= Beginning of Section =

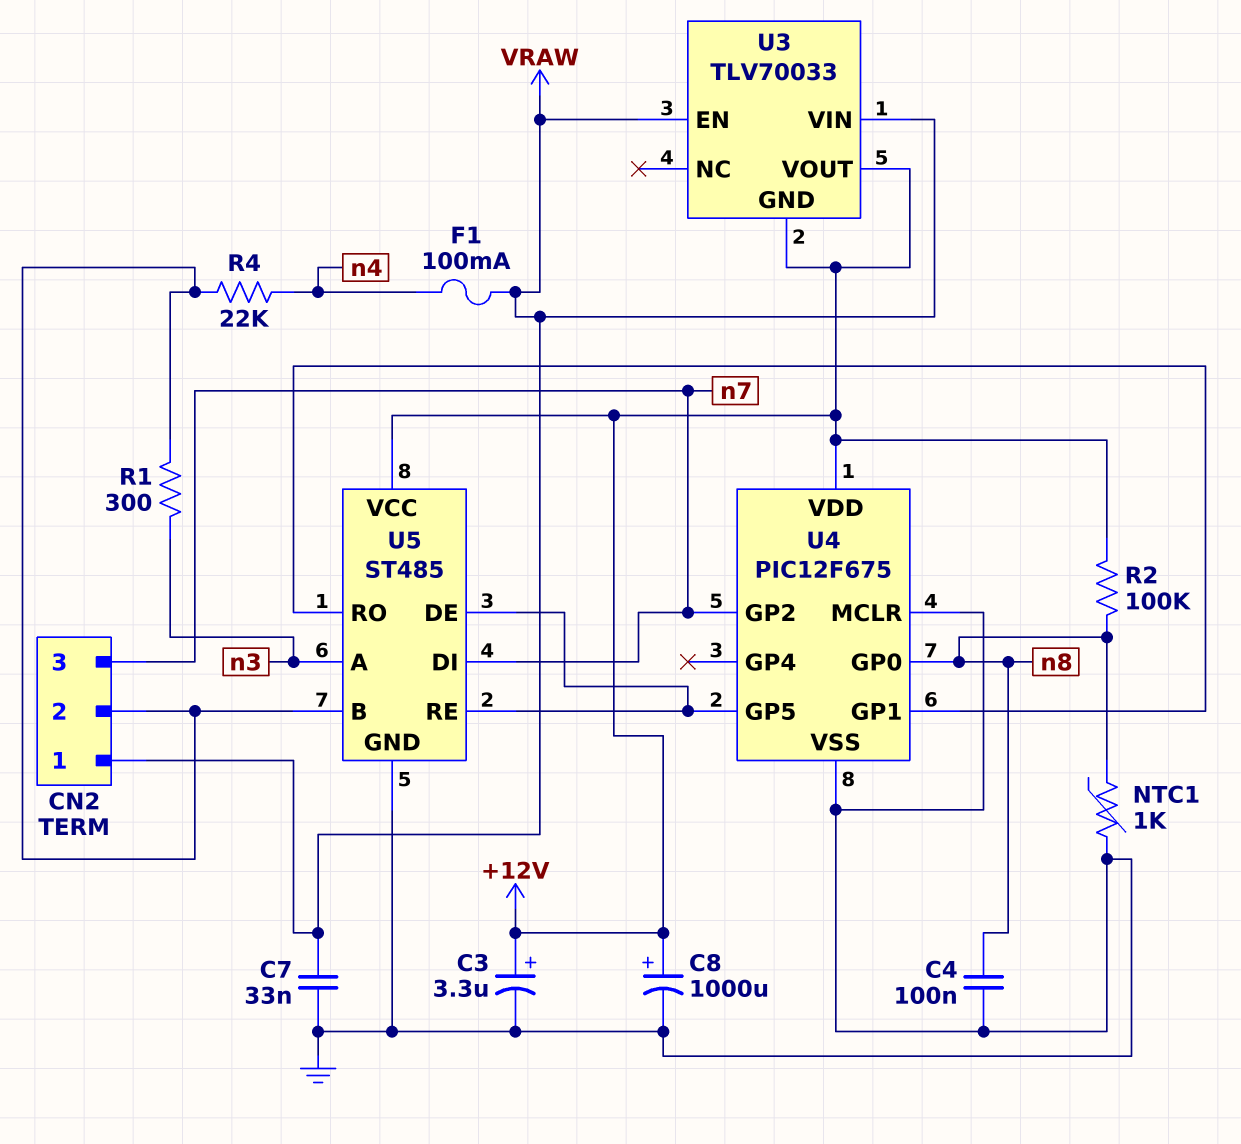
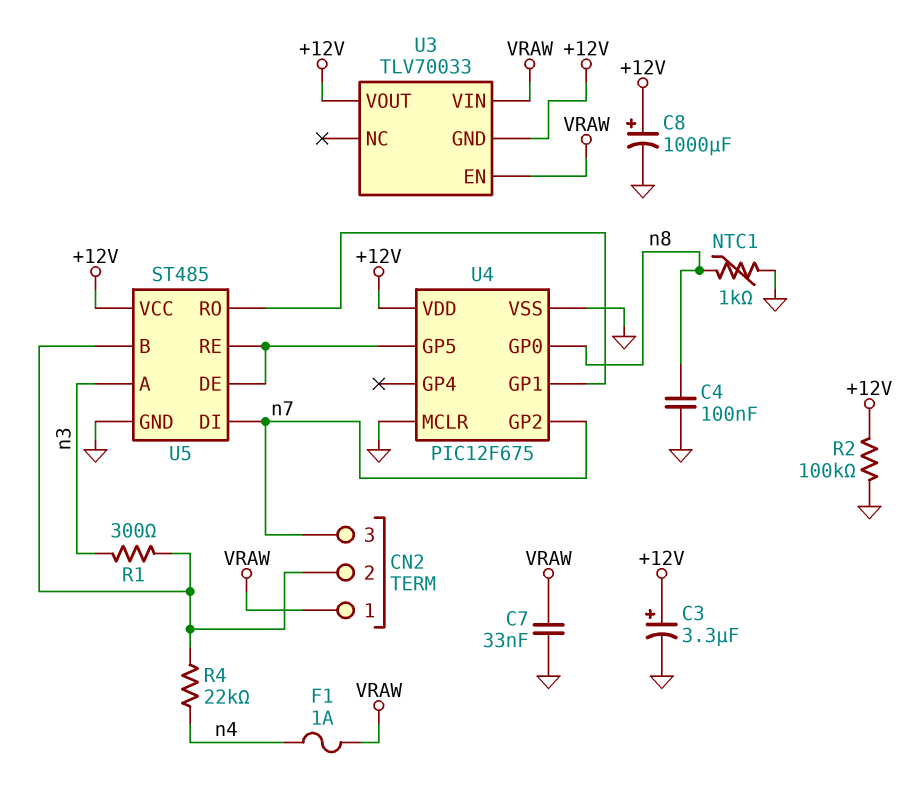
F1: 100mA (VRAW, n4) -> 1A (VRAW, n4)
R2: 100k (+12V, n8) -> 100k (+12V, GND)

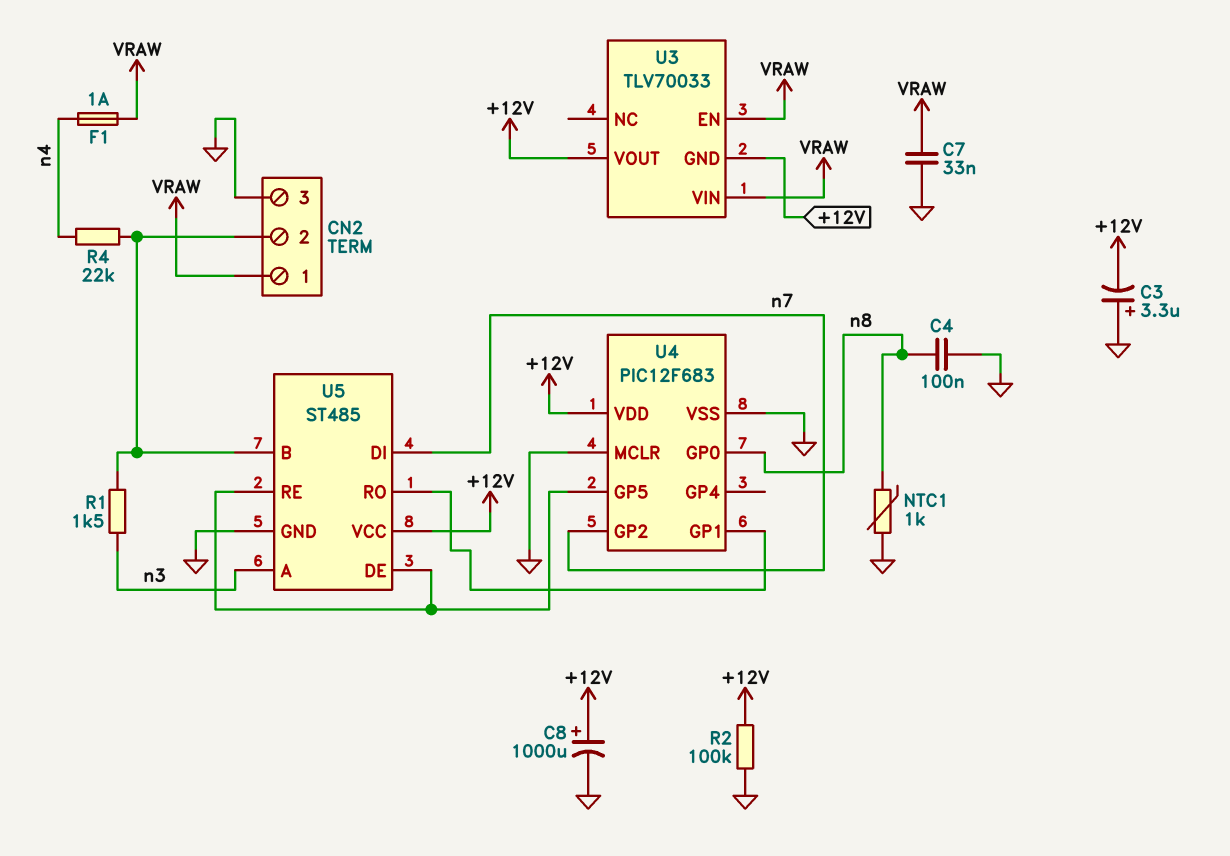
C3: 3.3uF (plus +12V, minus GND) -> 3.3uF (plus GND, minus +12V)
CN2 pin 3: n7 -> GND
R1: 300 (CN2/2, n3) -> 1.5k (CN2/2, n3)
U4: PIC12F675 -> PIC12F683

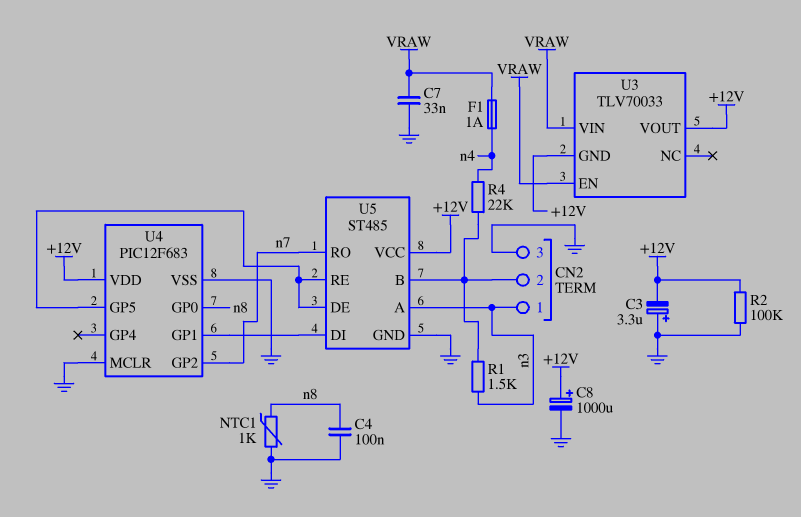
CN2 pin 1: VRAW -> n3
U5 pin DI: n7 -> U4/GP1
U5 pin RO: U4/GP1 -> n7

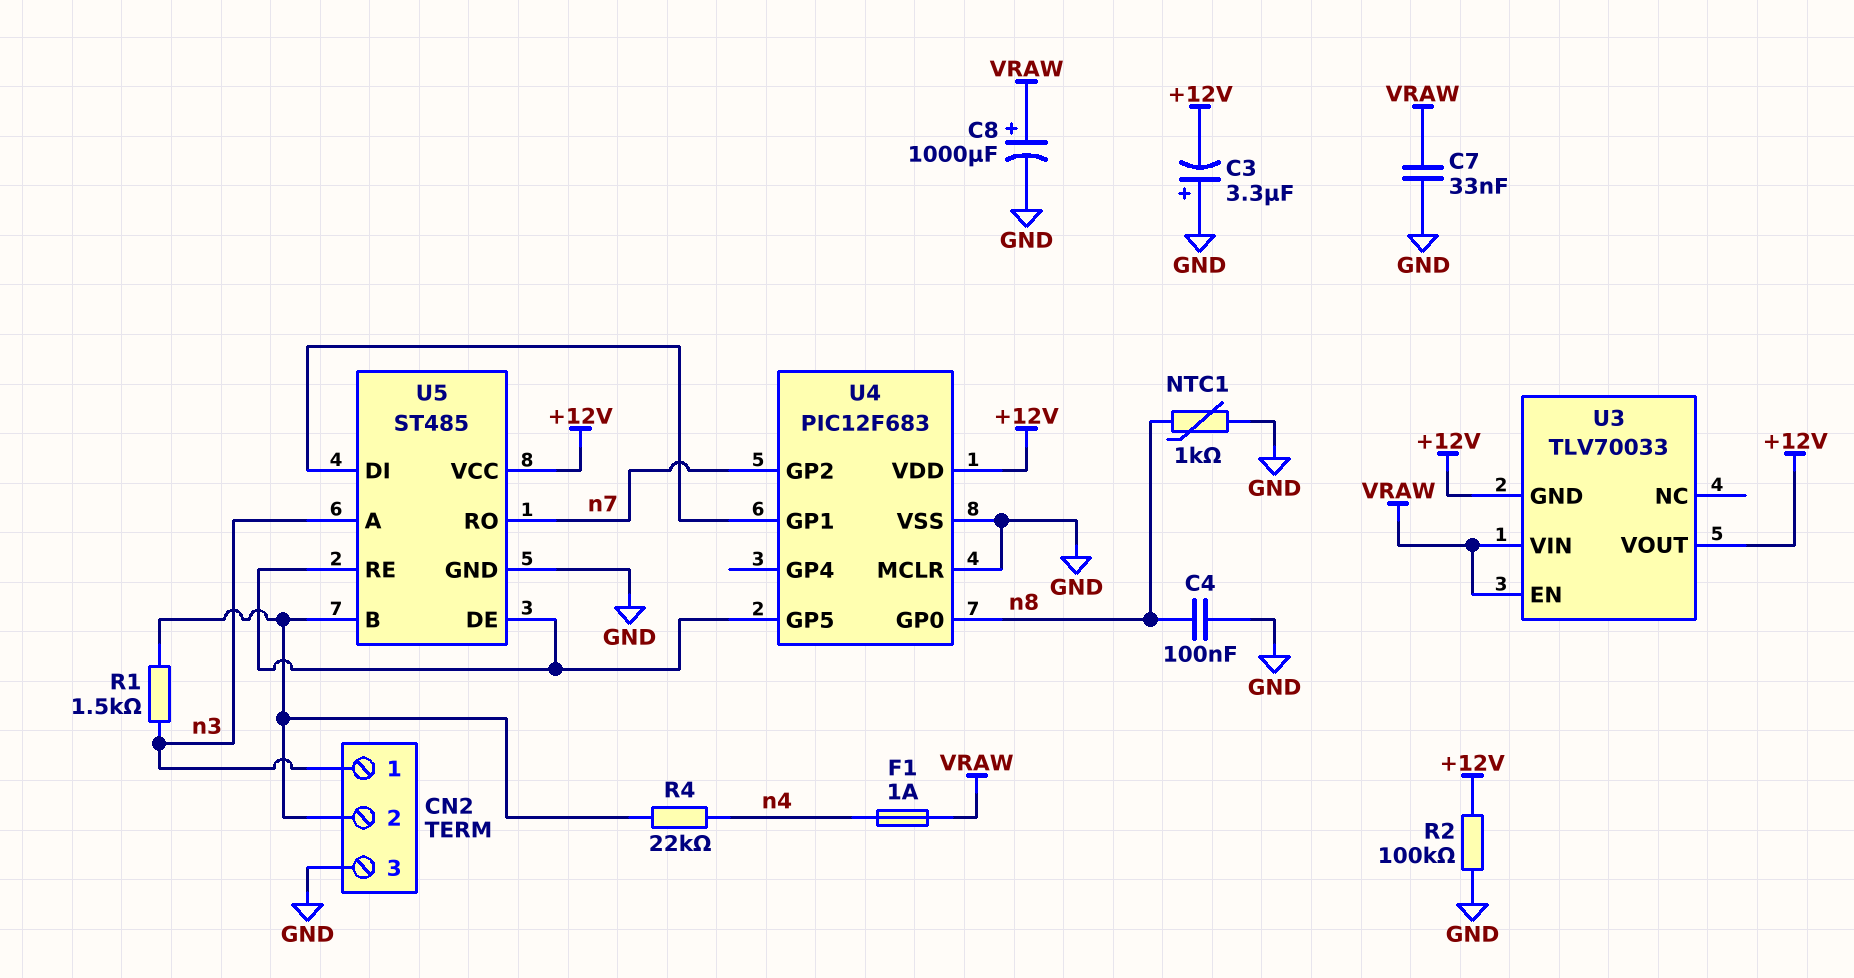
C8: 1000uF (plus +12V, minus GND) -> 1000uF (plus VRAW, minus GND)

= End of Section =

■ **Work task**
Write out the records exactly. Do not carry the pictures over.

■ **Output for this exercise**
F1: 100mA (VRAW, n4) -> 1A (VRAW, n4)
R2: 100k (+12V, n8) -> 100k (+12V, GND)

C3: 3.3uF (plus +12V, minus GND) -> 3.3uF (plus GND, minus +12V)
CN2 pin 3: n7 -> GND
R1: 300 (CN2/2, n3) -> 1.5k (CN2/2, n3)
U4: PIC12F675 -> PIC12F683

CN2 pin 1: VRAW -> n3
U5 pin DI: n7 -> U4/GP1
U5 pin RO: U4/GP1 -> n7

C8: 1000uF (plus +12V, minus GND) -> 1000uF (plus VRAW, minus GND)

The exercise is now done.